(Before-and-after object lists)
※

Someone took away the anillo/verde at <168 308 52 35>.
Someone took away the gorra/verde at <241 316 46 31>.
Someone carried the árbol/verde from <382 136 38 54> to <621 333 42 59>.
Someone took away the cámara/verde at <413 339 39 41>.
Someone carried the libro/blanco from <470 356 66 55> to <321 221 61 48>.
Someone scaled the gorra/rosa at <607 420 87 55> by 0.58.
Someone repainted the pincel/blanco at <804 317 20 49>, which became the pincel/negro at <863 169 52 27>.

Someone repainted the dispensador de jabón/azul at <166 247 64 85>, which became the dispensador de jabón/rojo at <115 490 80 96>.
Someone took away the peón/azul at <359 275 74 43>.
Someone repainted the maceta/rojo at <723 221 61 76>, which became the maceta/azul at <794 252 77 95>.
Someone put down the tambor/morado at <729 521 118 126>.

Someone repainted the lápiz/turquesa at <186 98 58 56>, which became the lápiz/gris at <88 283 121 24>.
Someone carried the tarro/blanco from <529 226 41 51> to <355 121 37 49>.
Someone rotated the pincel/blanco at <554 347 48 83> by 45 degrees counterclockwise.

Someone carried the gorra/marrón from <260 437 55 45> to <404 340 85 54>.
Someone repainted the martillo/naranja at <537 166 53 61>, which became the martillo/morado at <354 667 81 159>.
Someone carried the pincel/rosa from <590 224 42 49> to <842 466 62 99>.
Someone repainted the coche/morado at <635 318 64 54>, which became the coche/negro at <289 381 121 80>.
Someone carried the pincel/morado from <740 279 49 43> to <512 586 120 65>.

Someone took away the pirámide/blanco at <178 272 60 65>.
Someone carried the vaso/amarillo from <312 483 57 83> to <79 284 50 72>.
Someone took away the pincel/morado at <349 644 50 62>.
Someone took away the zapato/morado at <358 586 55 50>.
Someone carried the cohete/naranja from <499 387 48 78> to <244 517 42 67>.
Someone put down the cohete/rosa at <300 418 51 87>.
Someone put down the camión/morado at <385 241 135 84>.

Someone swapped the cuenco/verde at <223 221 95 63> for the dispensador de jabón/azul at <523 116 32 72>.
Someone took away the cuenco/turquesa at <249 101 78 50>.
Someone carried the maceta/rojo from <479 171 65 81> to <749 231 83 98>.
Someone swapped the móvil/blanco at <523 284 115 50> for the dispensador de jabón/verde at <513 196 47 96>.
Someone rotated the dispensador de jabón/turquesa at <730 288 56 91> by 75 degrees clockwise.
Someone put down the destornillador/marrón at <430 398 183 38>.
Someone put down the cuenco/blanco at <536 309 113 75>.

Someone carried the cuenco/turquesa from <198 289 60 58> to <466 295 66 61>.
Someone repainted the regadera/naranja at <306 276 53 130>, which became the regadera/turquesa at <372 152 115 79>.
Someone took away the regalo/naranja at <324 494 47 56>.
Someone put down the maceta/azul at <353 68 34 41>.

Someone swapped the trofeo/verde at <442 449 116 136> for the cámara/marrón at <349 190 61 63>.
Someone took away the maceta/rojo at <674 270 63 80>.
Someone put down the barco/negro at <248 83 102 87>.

※

__DIRECTIONS__:
Repeat each entry word for word.

__FINAL ANSWER__:
Someone took away the anillo/verde at <168 308 52 35>.
Someone took away the gorra/verde at <241 316 46 31>.
Someone carried the árbol/verde from <382 136 38 54> to <621 333 42 59>.
Someone took away the cámara/verde at <413 339 39 41>.
Someone carried the libro/blanco from <470 356 66 55> to <321 221 61 48>.
Someone scaled the gorra/rosa at <607 420 87 55> by 0.58.
Someone repainted the pincel/blanco at <804 317 20 49>, which became the pincel/negro at <863 169 52 27>.

Someone repainted the dispensador de jabón/azul at <166 247 64 85>, which became the dispensador de jabón/rojo at <115 490 80 96>.
Someone took away the peón/azul at <359 275 74 43>.
Someone repainted the maceta/rojo at <723 221 61 76>, which became the maceta/azul at <794 252 77 95>.
Someone put down the tambor/morado at <729 521 118 126>.

Someone repainted the lápiz/turquesa at <186 98 58 56>, which became the lápiz/gris at <88 283 121 24>.
Someone carried the tarro/blanco from <529 226 41 51> to <355 121 37 49>.
Someone rotated the pincel/blanco at <554 347 48 83> by 45 degrees counterclockwise.

Someone carried the gorra/marrón from <260 437 55 45> to <404 340 85 54>.
Someone repainted the martillo/naranja at <537 166 53 61>, which became the martillo/morado at <354 667 81 159>.
Someone carried the pincel/rosa from <590 224 42 49> to <842 466 62 99>.
Someone repainted the coche/morado at <635 318 64 54>, which became the coche/negro at <289 381 121 80>.
Someone carried the pincel/morado from <740 279 49 43> to <512 586 120 65>.

Someone took away the pirámide/blanco at <178 272 60 65>.
Someone carried the vaso/amarillo from <312 483 57 83> to <79 284 50 72>.
Someone took away the pincel/morado at <349 644 50 62>.
Someone took away the zapato/morado at <358 586 55 50>.
Someone carried the cohete/naranja from <499 387 48 78> to <244 517 42 67>.
Someone put down the cohete/rosa at <300 418 51 87>.
Someone put down the camión/morado at <385 241 135 84>.

Someone swapped the cuenco/verde at <223 221 95 63> for the dispensador de jabón/azul at <523 116 32 72>.
Someone took away the cuenco/turquesa at <249 101 78 50>.
Someone carried the maceta/rojo from <479 171 65 81> to <749 231 83 98>.
Someone swapped the móvil/blanco at <523 284 115 50> for the dispensador de jabón/verde at <513 196 47 96>.
Someone rotated the dispensador de jabón/turquesa at <730 288 56 91> by 75 degrees clockwise.
Someone put down the destornillador/marrón at <430 398 183 38>.
Someone put down the cuenco/blanco at <536 309 113 75>.

Someone carried the cuenco/turquesa from <198 289 60 58> to <466 295 66 61>.
Someone repainted the regadera/naranja at <306 276 53 130>, which became the regadera/turquesa at <372 152 115 79>.
Someone took away the regalo/naranja at <324 494 47 56>.
Someone put down the maceta/azul at <353 68 34 41>.

Someone swapped the trofeo/verde at <442 449 116 136> for the cámara/marrón at <349 190 61 63>.
Someone took away the maceta/rojo at <674 270 63 80>.
Someone put down the barco/negro at <248 83 102 87>.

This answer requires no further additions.